-- Opening Marker --

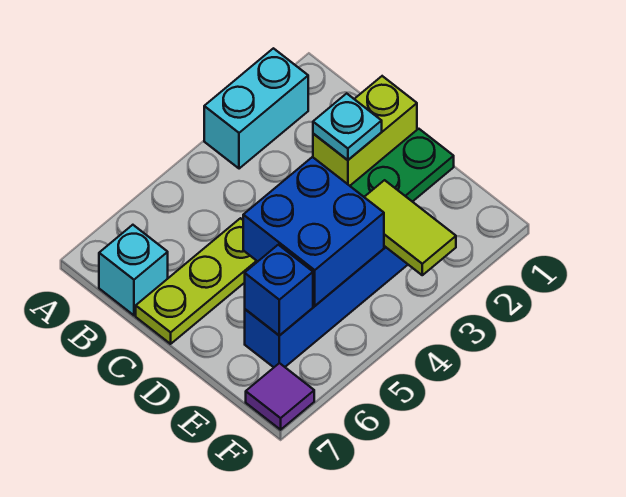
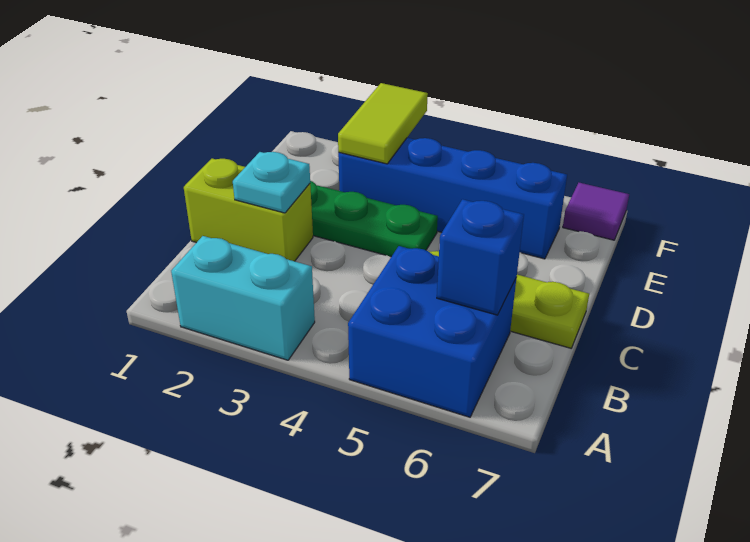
cyan brick B7 level 1 -> none
blue brick D4:E5 level 2 -> blue brick A5:B6 level 1
blue brick E6 level 2 -> blue brick B6 level 2

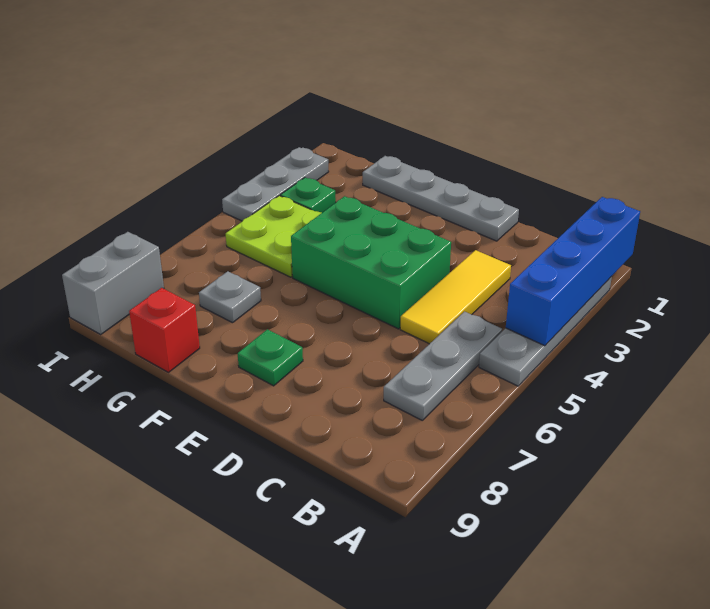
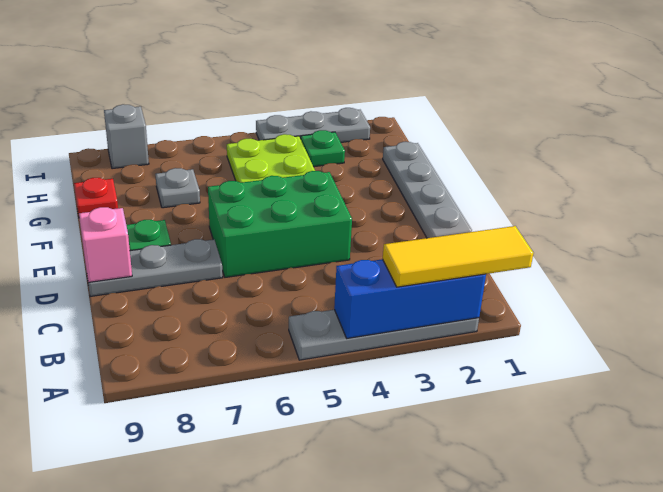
blue brick A1:A4 level 2 -> blue brick A2:A4 level 2
grey plate B5:B7 level 1 -> grey plate D7:D9 level 1
yellow tile C3:C5 level 1 -> yellow tile A1:A3 level 3
green brick D4:F5 level 1 -> green brick D4:E6 level 1
none -> pink brick D9 level 2
red brick G9 level 1 -> red plate G9 level 1
grey brick I8:I9 level 1 -> grey brick I8 level 1

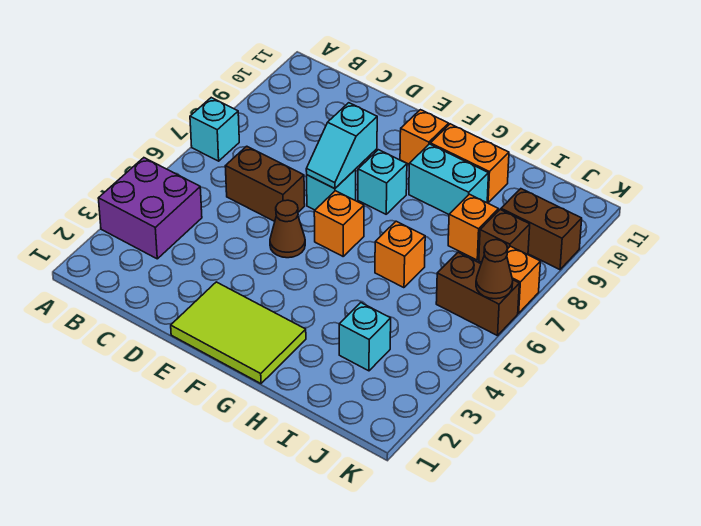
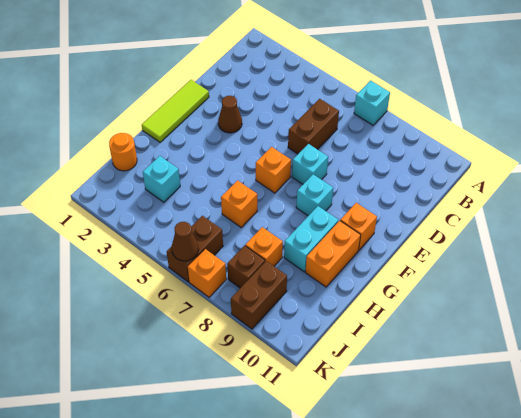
purple brick A3:B4 level 1 -> none
lime tile E1:G2 level 1 -> lime tile E1:G1 level 1
brown cone E5 level 1 -> brown cone E3 level 1
cyan slope E7:E8 level 2 top 8 -> none
none -> orange round brick I1 level 1

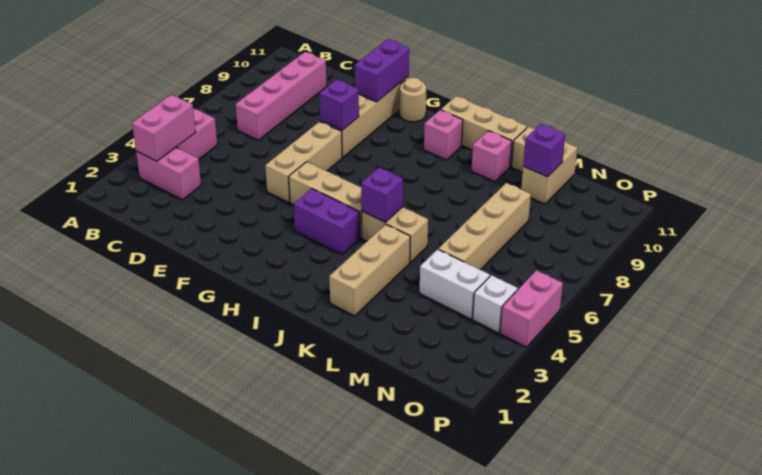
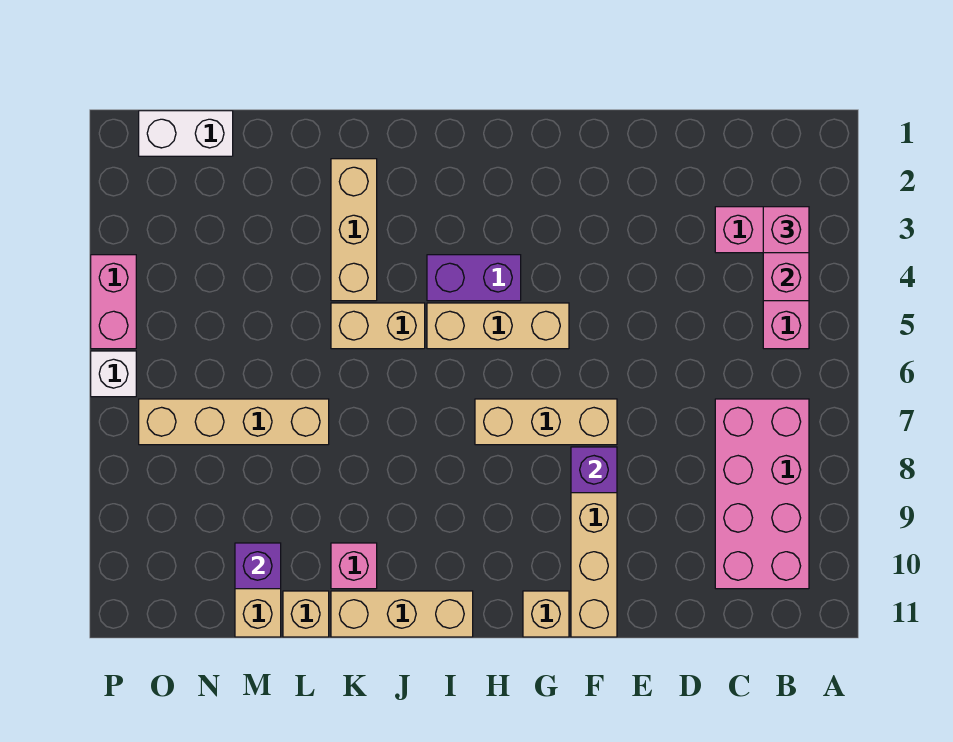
pink brick C7:C10 level 1 -> pink brick B7:C10 level 1
tan brick F5:F7 level 1 -> tan brick F7:H7 level 1
purple brick F10:F11 level 2 -> none
tan round brick G11 level 1 -> tan brick G11 level 1
pink brick I10 level 1 -> pink brick B3 level 3
purple brick J5 level 2 -> none
white brick M4:N4 level 1 -> white brick N1:O1 level 1
tan brick M5:M8 level 1 -> tan brick L7:O7 level 1
white brick O4 level 1 -> white brick P6 level 1

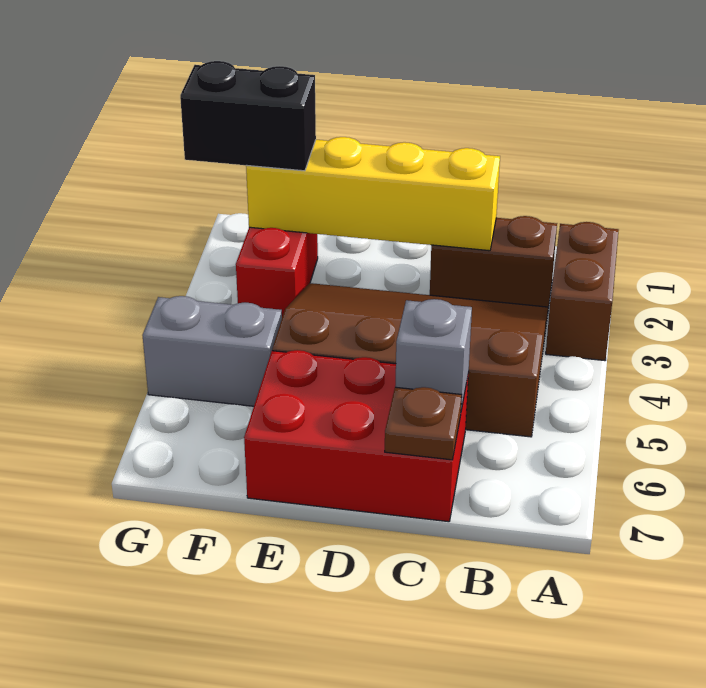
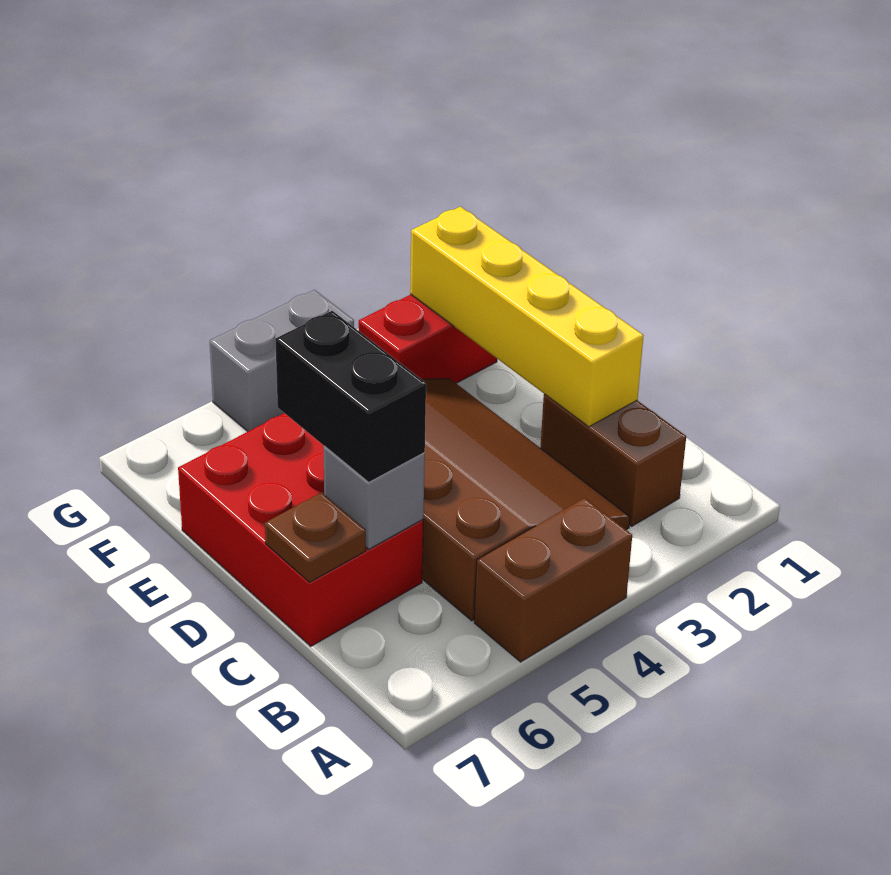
brown brick A2:A3 level 1 -> brown brick A4:A5 level 1
black brick F2:G2 level 3 -> black brick C6:D6 level 3
grey brick F5:G5 level 1 -> grey brick G4:G5 level 1

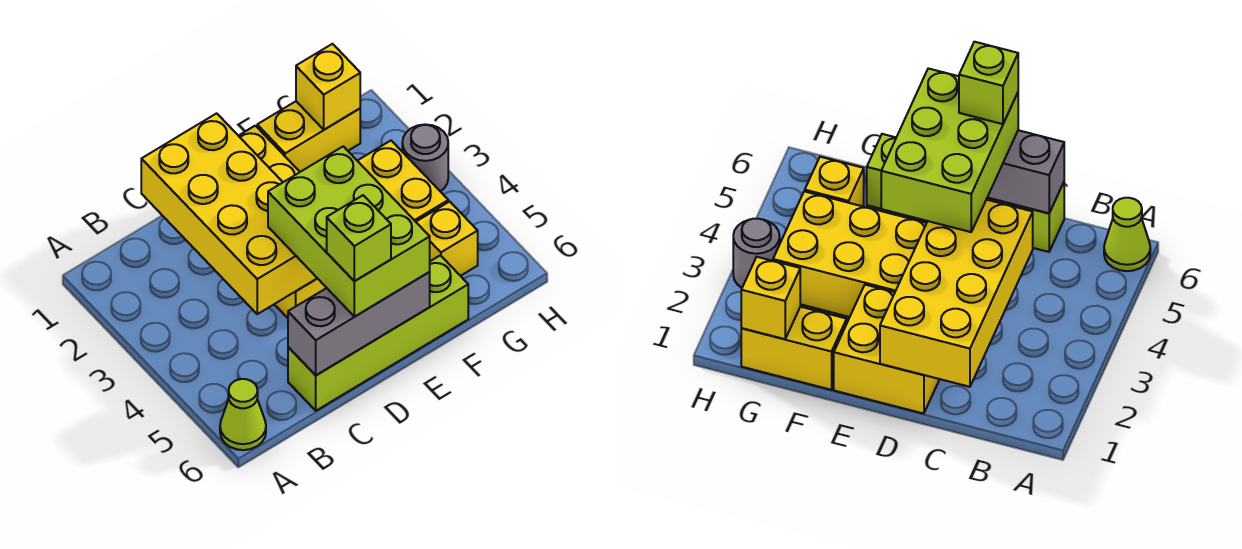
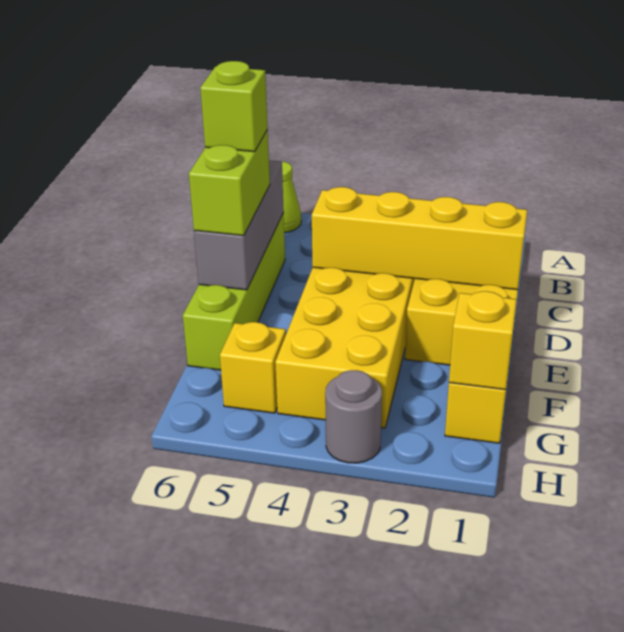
yellow brick C1:D4 level 2 -> yellow brick D1:D4 level 2
lime brick D4:E6 level 3 -> lime brick D6:E6 level 3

-- Closing Marker --

Filter the entries and copy out every line with the word "none".

cyan brick B7 level 1 -> none
none -> pink brick D9 level 2
purple brick A3:B4 level 1 -> none
cyan slope E7:E8 level 2 top 8 -> none
none -> orange round brick I1 level 1
purple brick F10:F11 level 2 -> none
purple brick J5 level 2 -> none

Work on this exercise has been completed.